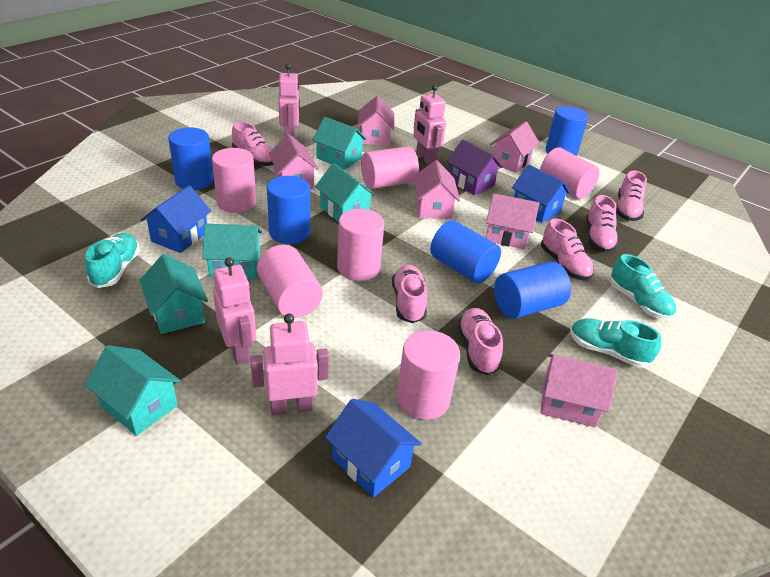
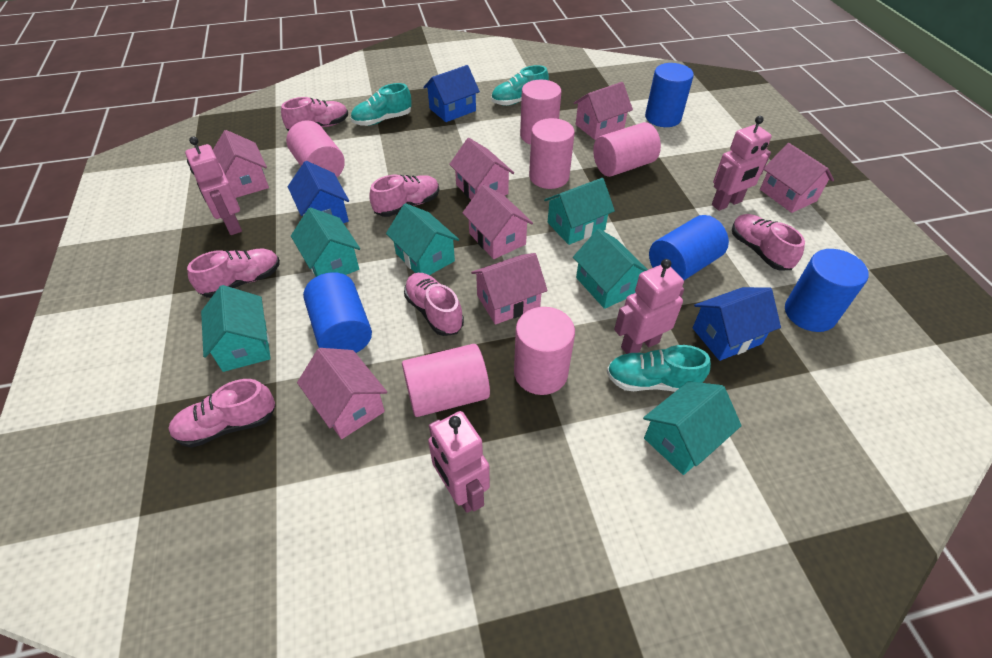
blue cylinder: 5 -> 4
pink house: 6 -> 7
purple house: 1 -> 0
turquoise house: 5 -> 6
◆ ◆ ◆
[Required action]
Report each line in the data that holds the word "house".

[Expected output]
pink house: 6 -> 7
purple house: 1 -> 0
turquoise house: 5 -> 6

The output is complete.